__Image change detection data__.
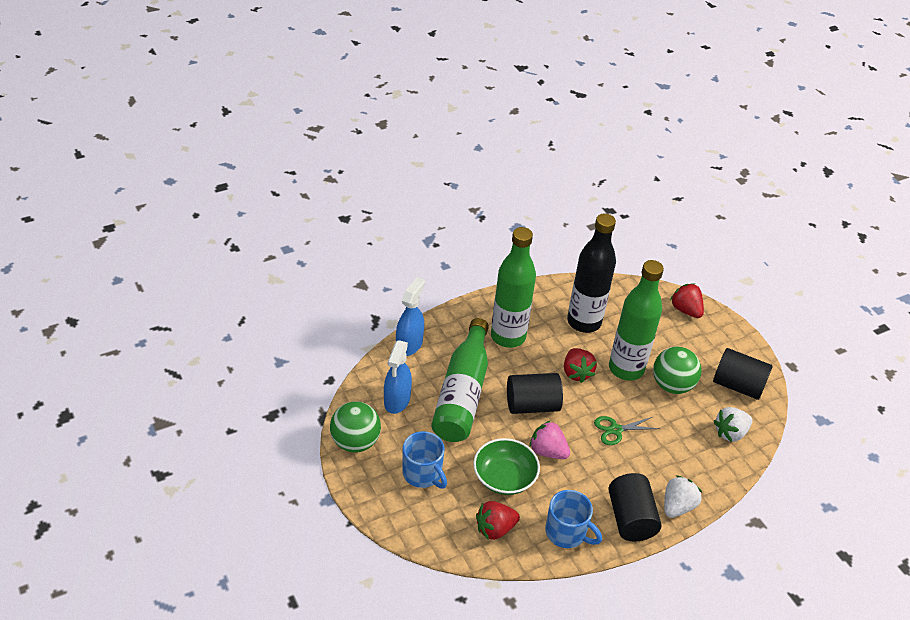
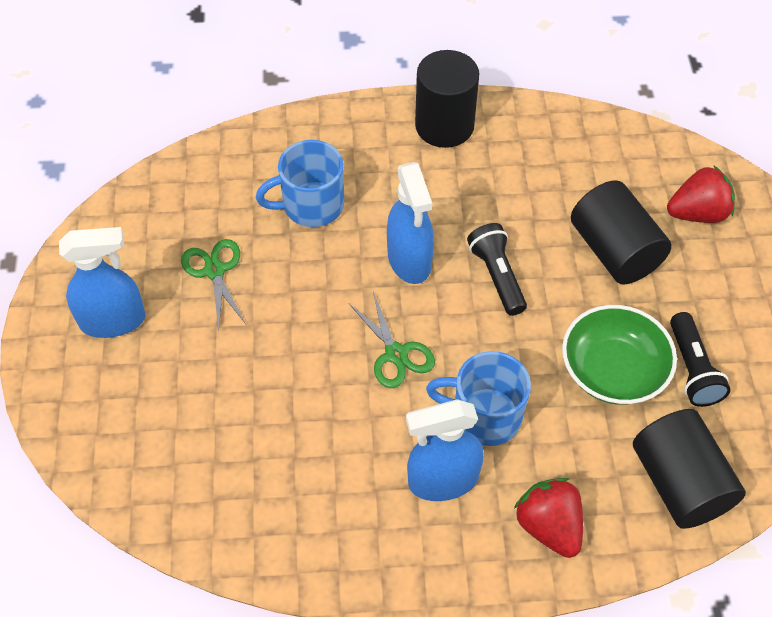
black bottle: 1 -> 0
black flashlight: 0 -> 2
blue spray bottle: 2 -> 3
green ball: 2 -> 0
green bottle: 3 -> 0
green scissors: 1 -> 2
pink strawberry: 1 -> 0
red strawberry: 3 -> 2
white strawberry: 2 -> 0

__WHAT THE EXERCISE ASKS__. All lines with the word "green" need to be copied from the data above.

__EXERCISE SOLUTION__.
green ball: 2 -> 0
green bottle: 3 -> 0
green scissors: 1 -> 2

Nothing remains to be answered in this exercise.